*** Records for this exercise Section Begins ***

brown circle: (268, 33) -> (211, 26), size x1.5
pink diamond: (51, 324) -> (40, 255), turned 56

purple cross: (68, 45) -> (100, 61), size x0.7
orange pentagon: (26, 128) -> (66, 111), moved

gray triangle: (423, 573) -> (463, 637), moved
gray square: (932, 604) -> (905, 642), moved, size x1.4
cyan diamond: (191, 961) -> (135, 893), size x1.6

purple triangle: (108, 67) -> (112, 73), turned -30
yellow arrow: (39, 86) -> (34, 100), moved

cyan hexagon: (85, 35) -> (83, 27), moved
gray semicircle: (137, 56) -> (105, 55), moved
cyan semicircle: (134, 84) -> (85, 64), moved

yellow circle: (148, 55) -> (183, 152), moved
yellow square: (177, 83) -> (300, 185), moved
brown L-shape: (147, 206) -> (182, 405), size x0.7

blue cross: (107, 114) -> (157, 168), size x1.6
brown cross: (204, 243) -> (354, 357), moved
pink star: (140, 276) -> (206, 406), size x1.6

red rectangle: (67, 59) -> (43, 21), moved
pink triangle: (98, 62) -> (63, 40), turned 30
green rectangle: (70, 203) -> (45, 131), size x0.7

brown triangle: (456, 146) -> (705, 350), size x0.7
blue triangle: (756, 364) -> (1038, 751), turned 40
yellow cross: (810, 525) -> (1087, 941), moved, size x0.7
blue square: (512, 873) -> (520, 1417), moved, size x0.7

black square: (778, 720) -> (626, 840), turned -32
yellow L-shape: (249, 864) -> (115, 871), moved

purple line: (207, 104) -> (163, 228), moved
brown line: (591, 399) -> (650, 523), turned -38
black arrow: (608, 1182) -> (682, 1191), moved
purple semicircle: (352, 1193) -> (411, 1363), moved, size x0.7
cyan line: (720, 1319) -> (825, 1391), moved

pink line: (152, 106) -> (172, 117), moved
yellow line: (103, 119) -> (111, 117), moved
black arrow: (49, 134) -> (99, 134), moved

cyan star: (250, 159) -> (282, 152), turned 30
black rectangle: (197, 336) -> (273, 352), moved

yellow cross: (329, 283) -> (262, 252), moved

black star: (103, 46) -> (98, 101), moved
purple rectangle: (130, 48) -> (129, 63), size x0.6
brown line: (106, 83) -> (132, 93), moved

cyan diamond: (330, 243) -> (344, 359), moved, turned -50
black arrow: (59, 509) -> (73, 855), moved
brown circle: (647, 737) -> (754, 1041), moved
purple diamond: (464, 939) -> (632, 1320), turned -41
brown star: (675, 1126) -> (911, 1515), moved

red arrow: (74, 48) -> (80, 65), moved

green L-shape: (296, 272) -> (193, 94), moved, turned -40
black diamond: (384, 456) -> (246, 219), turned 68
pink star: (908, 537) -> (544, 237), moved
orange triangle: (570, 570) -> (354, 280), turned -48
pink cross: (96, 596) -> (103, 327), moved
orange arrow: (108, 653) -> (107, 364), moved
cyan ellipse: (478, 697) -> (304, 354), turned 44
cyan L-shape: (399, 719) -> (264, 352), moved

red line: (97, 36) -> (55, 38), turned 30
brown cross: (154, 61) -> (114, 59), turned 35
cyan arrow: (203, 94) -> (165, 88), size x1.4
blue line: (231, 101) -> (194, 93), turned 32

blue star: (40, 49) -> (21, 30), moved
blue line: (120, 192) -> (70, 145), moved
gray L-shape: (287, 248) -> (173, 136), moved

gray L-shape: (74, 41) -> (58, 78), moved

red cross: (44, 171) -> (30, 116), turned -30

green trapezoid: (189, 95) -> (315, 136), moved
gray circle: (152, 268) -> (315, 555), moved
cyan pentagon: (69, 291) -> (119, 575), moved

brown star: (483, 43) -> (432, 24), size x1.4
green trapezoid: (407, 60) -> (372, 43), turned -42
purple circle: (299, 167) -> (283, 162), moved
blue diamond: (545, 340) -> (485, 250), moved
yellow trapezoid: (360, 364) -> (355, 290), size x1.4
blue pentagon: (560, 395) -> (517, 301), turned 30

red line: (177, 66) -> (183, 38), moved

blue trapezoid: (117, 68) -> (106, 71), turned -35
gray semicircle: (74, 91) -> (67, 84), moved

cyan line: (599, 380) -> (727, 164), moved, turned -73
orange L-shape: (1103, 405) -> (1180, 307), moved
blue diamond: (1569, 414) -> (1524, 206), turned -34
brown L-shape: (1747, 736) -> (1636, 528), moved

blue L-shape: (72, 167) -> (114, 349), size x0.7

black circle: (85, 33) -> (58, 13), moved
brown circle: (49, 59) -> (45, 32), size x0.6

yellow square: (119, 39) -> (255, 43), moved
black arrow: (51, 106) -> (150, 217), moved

*** Records for this exercise Section Ends ***

- [How to complete this task] Print each record word for word.

- [Written answer]
brown circle: (268, 33) -> (211, 26), size x1.5
pink diamond: (51, 324) -> (40, 255), turned 56

purple cross: (68, 45) -> (100, 61), size x0.7
orange pentagon: (26, 128) -> (66, 111), moved

gray triangle: (423, 573) -> (463, 637), moved
gray square: (932, 604) -> (905, 642), moved, size x1.4
cyan diamond: (191, 961) -> (135, 893), size x1.6

purple triangle: (108, 67) -> (112, 73), turned -30
yellow arrow: (39, 86) -> (34, 100), moved

cyan hexagon: (85, 35) -> (83, 27), moved
gray semicircle: (137, 56) -> (105, 55), moved
cyan semicircle: (134, 84) -> (85, 64), moved

yellow circle: (148, 55) -> (183, 152), moved
yellow square: (177, 83) -> (300, 185), moved
brown L-shape: (147, 206) -> (182, 405), size x0.7

blue cross: (107, 114) -> (157, 168), size x1.6
brown cross: (204, 243) -> (354, 357), moved
pink star: (140, 276) -> (206, 406), size x1.6

red rectangle: (67, 59) -> (43, 21), moved
pink triangle: (98, 62) -> (63, 40), turned 30
green rectangle: (70, 203) -> (45, 131), size x0.7

brown triangle: (456, 146) -> (705, 350), size x0.7
blue triangle: (756, 364) -> (1038, 751), turned 40
yellow cross: (810, 525) -> (1087, 941), moved, size x0.7
blue square: (512, 873) -> (520, 1417), moved, size x0.7

black square: (778, 720) -> (626, 840), turned -32
yellow L-shape: (249, 864) -> (115, 871), moved

purple line: (207, 104) -> (163, 228), moved
brown line: (591, 399) -> (650, 523), turned -38
black arrow: (608, 1182) -> (682, 1191), moved
purple semicircle: (352, 1193) -> (411, 1363), moved, size x0.7
cyan line: (720, 1319) -> (825, 1391), moved

pink line: (152, 106) -> (172, 117), moved
yellow line: (103, 119) -> (111, 117), moved
black arrow: (49, 134) -> (99, 134), moved

cyan star: (250, 159) -> (282, 152), turned 30
black rectangle: (197, 336) -> (273, 352), moved

yellow cross: (329, 283) -> (262, 252), moved

black star: (103, 46) -> (98, 101), moved
purple rectangle: (130, 48) -> (129, 63), size x0.6
brown line: (106, 83) -> (132, 93), moved

cyan diamond: (330, 243) -> (344, 359), moved, turned -50
black arrow: (59, 509) -> (73, 855), moved
brown circle: (647, 737) -> (754, 1041), moved
purple diamond: (464, 939) -> (632, 1320), turned -41
brown star: (675, 1126) -> (911, 1515), moved

red arrow: (74, 48) -> (80, 65), moved

green L-shape: (296, 272) -> (193, 94), moved, turned -40
black diamond: (384, 456) -> (246, 219), turned 68
pink star: (908, 537) -> (544, 237), moved
orange triangle: (570, 570) -> (354, 280), turned -48
pink cross: (96, 596) -> (103, 327), moved
orange arrow: (108, 653) -> (107, 364), moved
cyan ellipse: (478, 697) -> (304, 354), turned 44
cyan L-shape: (399, 719) -> (264, 352), moved

red line: (97, 36) -> (55, 38), turned 30
brown cross: (154, 61) -> (114, 59), turned 35
cyan arrow: (203, 94) -> (165, 88), size x1.4
blue line: (231, 101) -> (194, 93), turned 32

blue star: (40, 49) -> (21, 30), moved
blue line: (120, 192) -> (70, 145), moved
gray L-shape: (287, 248) -> (173, 136), moved

gray L-shape: (74, 41) -> (58, 78), moved

red cross: (44, 171) -> (30, 116), turned -30

green trapezoid: (189, 95) -> (315, 136), moved
gray circle: (152, 268) -> (315, 555), moved
cyan pentagon: (69, 291) -> (119, 575), moved

brown star: (483, 43) -> (432, 24), size x1.4
green trapezoid: (407, 60) -> (372, 43), turned -42
purple circle: (299, 167) -> (283, 162), moved
blue diamond: (545, 340) -> (485, 250), moved
yellow trapezoid: (360, 364) -> (355, 290), size x1.4
blue pentagon: (560, 395) -> (517, 301), turned 30

red line: (177, 66) -> (183, 38), moved

blue trapezoid: (117, 68) -> (106, 71), turned -35
gray semicircle: (74, 91) -> (67, 84), moved

cyan line: (599, 380) -> (727, 164), moved, turned -73
orange L-shape: (1103, 405) -> (1180, 307), moved
blue diamond: (1569, 414) -> (1524, 206), turned -34
brown L-shape: (1747, 736) -> (1636, 528), moved

blue L-shape: (72, 167) -> (114, 349), size x0.7

black circle: (85, 33) -> (58, 13), moved
brown circle: (49, 59) -> (45, 32), size x0.6

yellow square: (119, 39) -> (255, 43), moved
black arrow: (51, 106) -> (150, 217), moved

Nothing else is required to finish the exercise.